--- REQUIREMENT ---
You are asked to reproduce the listing exactly and to omit its pictures.

--- INPUT DATA ---
>>>
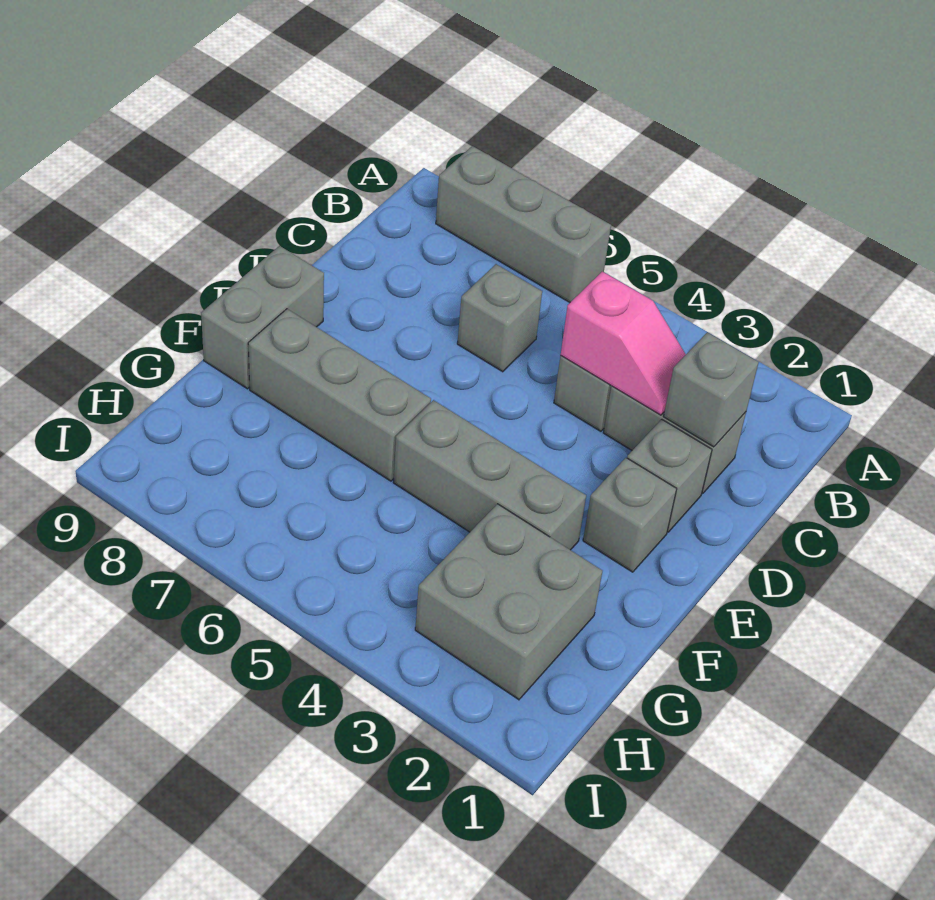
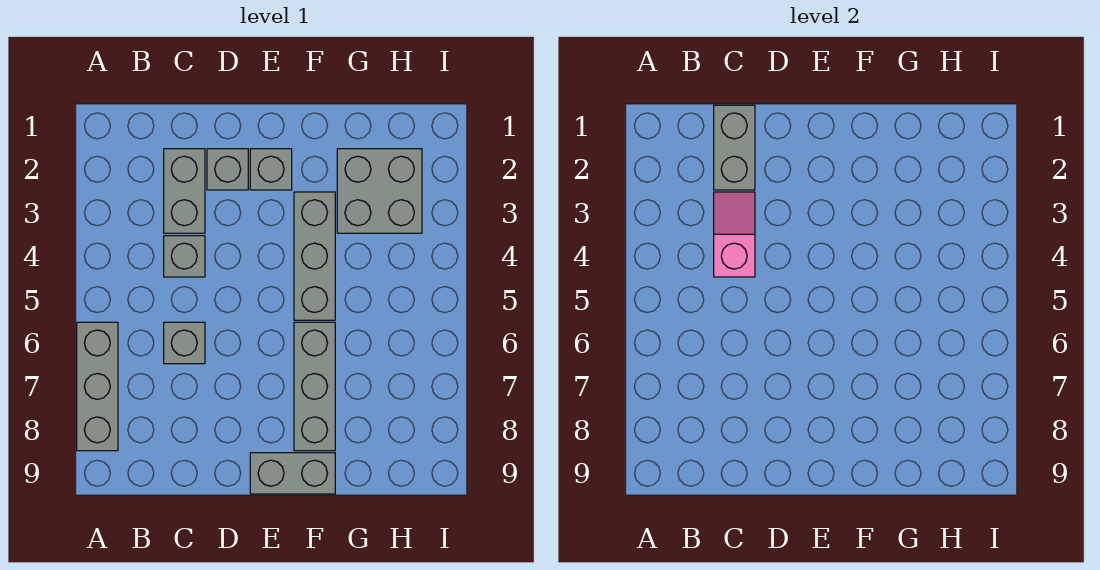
grey brick C2 level 2 -> grey brick C1:C2 level 2

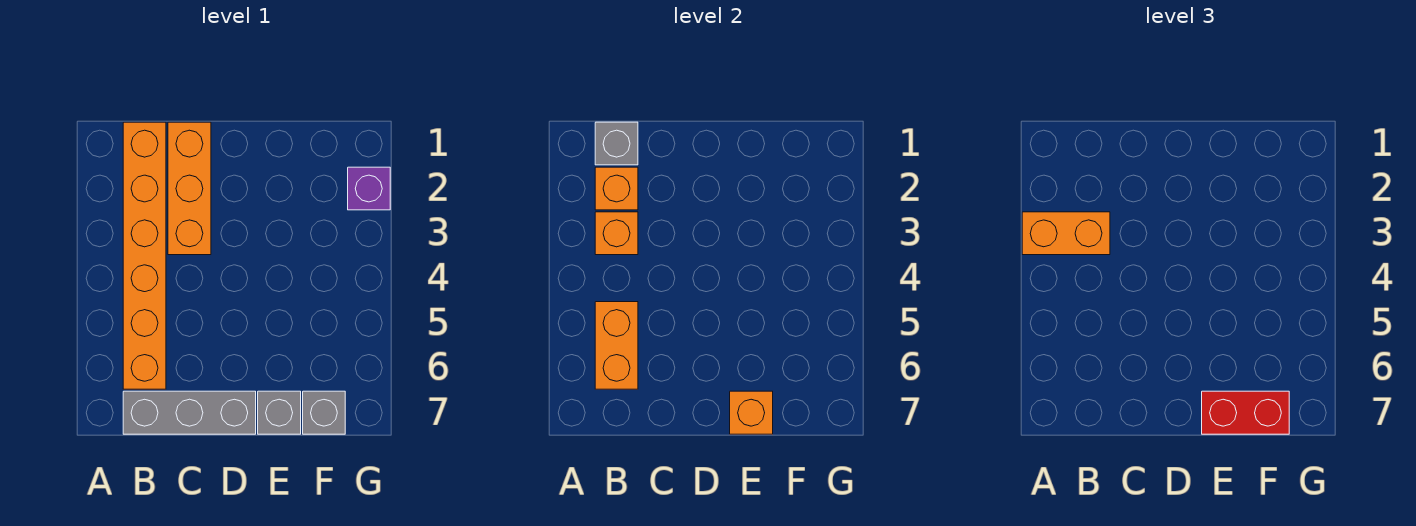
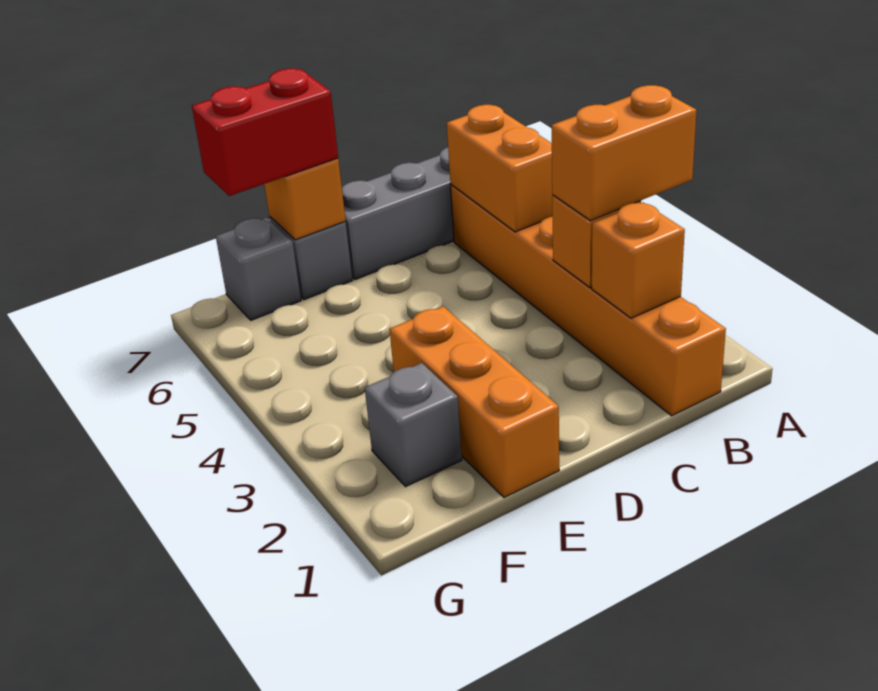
grey brick B1 level 2 -> grey brick F2 level 1
orange brick C1:C3 level 1 -> orange brick E1:E3 level 1
purple brick G2 level 1 -> none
<<<
--- REPLY TO THE EXERCISE ---
grey brick C2 level 2 -> grey brick C1:C2 level 2

grey brick B1 level 2 -> grey brick F2 level 1
orange brick C1:C3 level 1 -> orange brick E1:E3 level 1
purple brick G2 level 1 -> none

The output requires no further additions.